--- RECORDS PROVIDED ---
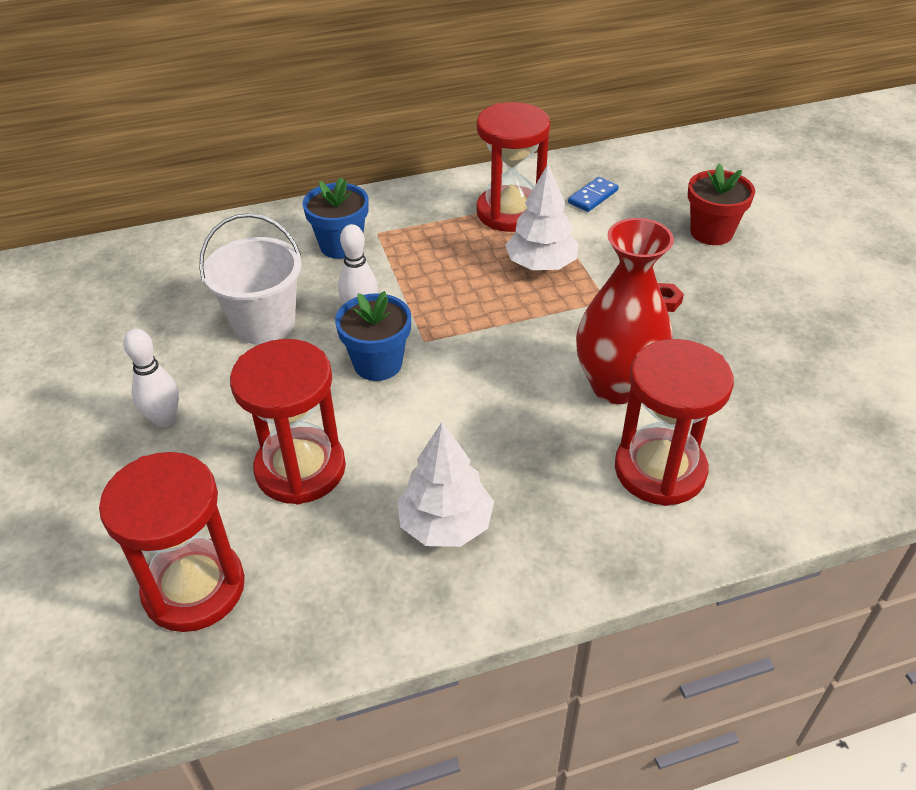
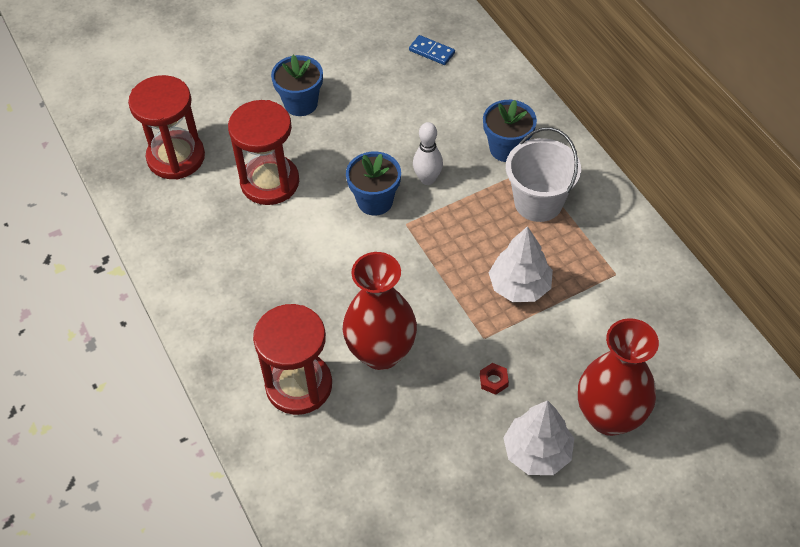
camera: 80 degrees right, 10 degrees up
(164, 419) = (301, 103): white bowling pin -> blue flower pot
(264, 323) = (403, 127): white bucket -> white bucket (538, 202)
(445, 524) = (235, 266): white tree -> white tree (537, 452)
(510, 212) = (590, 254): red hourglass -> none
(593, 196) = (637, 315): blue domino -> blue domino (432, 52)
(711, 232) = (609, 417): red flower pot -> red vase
---
--- RECORDS PROVIDED ---
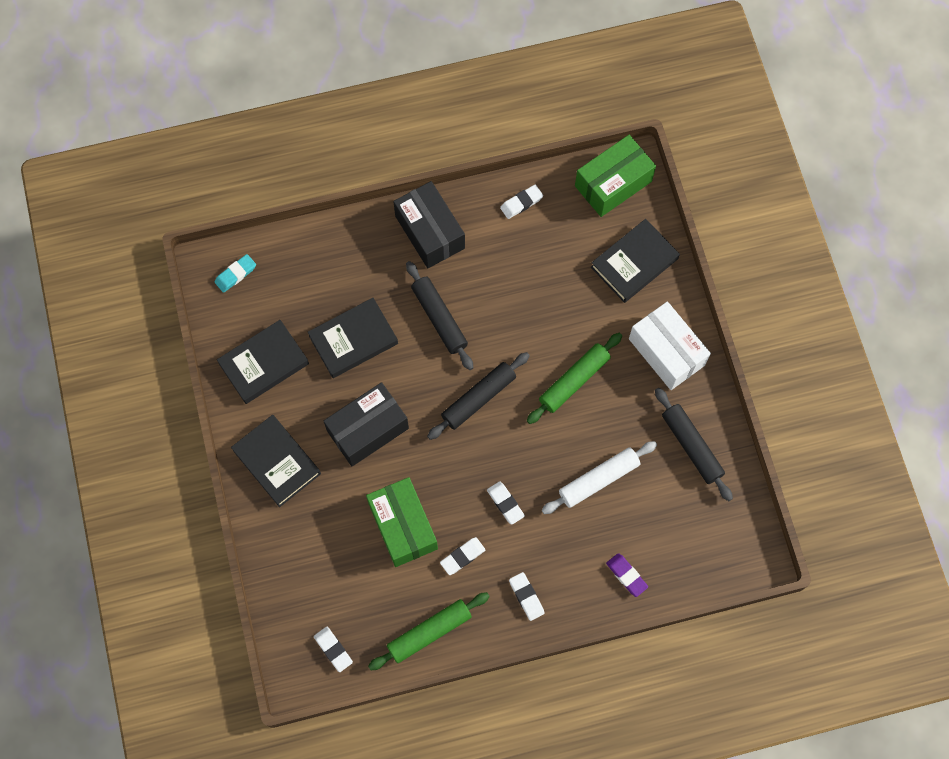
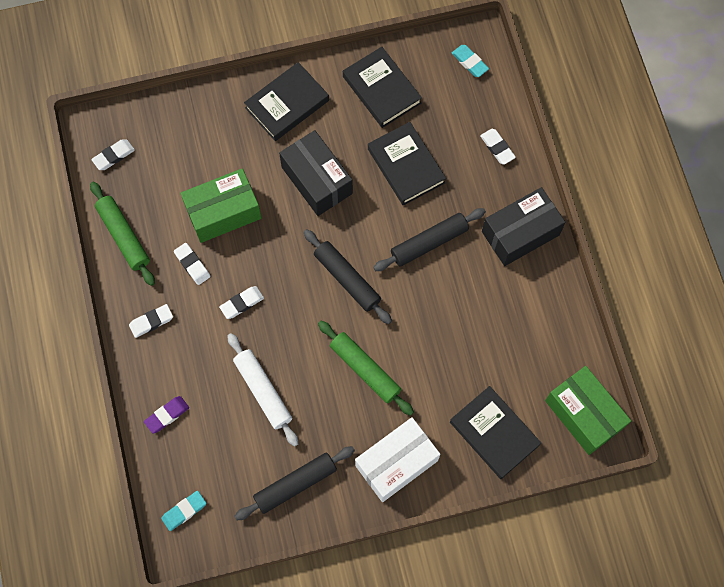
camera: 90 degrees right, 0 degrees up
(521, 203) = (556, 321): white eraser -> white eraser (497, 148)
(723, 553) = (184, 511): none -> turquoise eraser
---
--- RECORDS PROVIDED ---
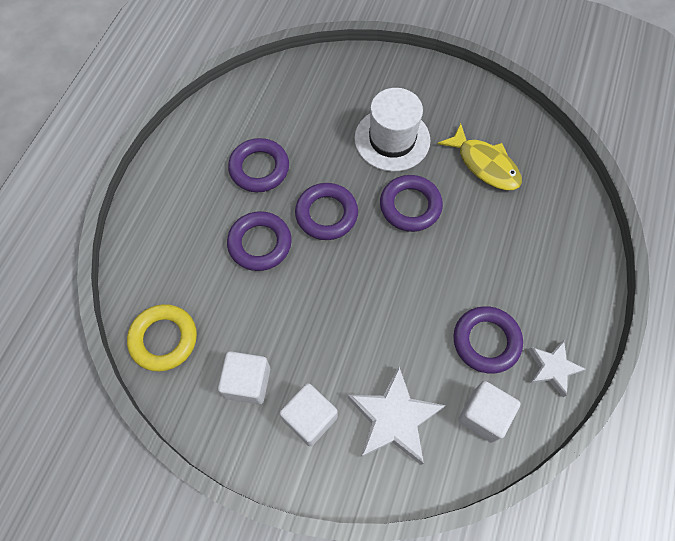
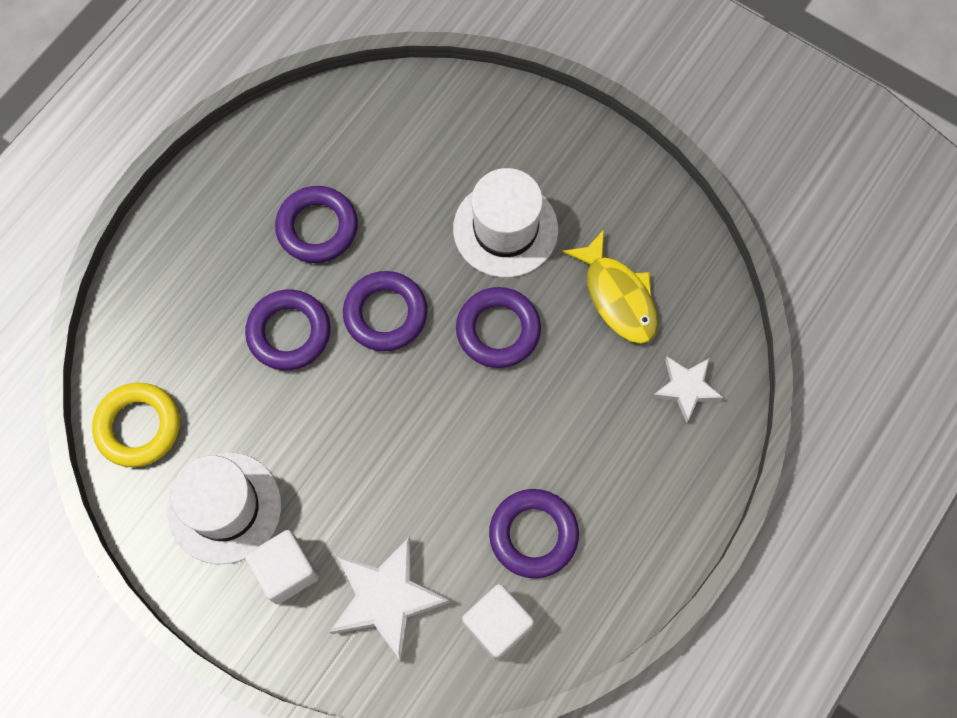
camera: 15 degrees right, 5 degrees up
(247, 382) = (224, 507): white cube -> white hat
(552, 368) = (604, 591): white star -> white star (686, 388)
---
* BRIEF
Answer with one number, namely how many lines in the records contain the string "camera".

* RESPONSE TO THIS EXERCISE
3